Collected data:
--------------------------------

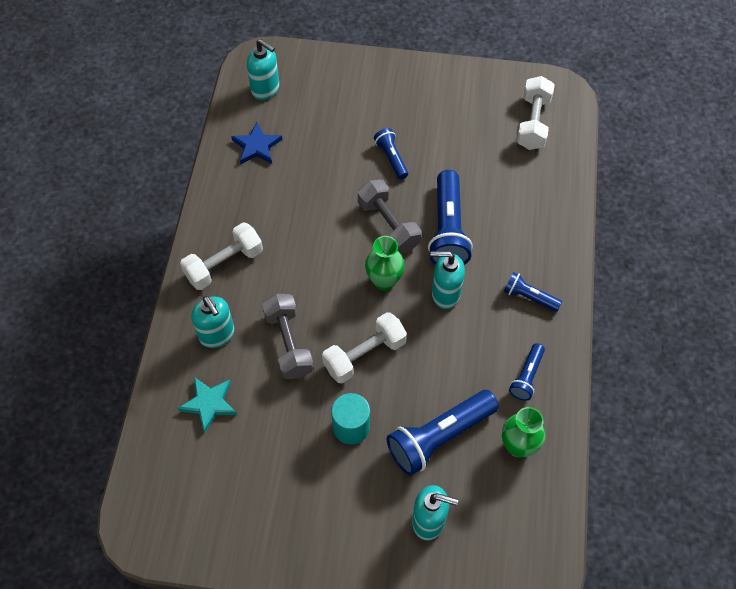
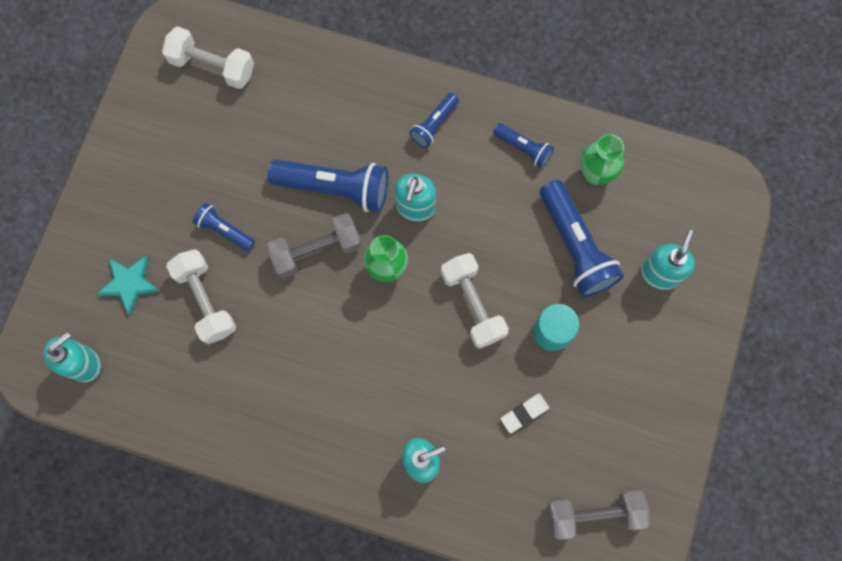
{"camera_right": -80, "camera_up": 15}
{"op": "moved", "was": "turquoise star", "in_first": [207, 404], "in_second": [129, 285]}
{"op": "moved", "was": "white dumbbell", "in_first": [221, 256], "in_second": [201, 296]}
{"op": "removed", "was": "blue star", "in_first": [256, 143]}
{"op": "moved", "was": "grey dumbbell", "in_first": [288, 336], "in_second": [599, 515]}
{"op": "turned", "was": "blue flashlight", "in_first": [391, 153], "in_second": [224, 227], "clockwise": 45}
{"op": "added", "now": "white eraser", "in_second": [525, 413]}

--------------------------------

*Work instruction*: The preceding entries are to be returned verbatim, with every picture excluded.

*Written answer*:
{"camera_right": -80, "camera_up": 15}
{"op": "moved", "was": "turquoise star", "in_first": [207, 404], "in_second": [129, 285]}
{"op": "moved", "was": "white dumbbell", "in_first": [221, 256], "in_second": [201, 296]}
{"op": "removed", "was": "blue star", "in_first": [256, 143]}
{"op": "moved", "was": "grey dumbbell", "in_first": [288, 336], "in_second": [599, 515]}
{"op": "turned", "was": "blue flashlight", "in_first": [391, 153], "in_second": [224, 227], "clockwise": 45}
{"op": "added", "now": "white eraser", "in_second": [525, 413]}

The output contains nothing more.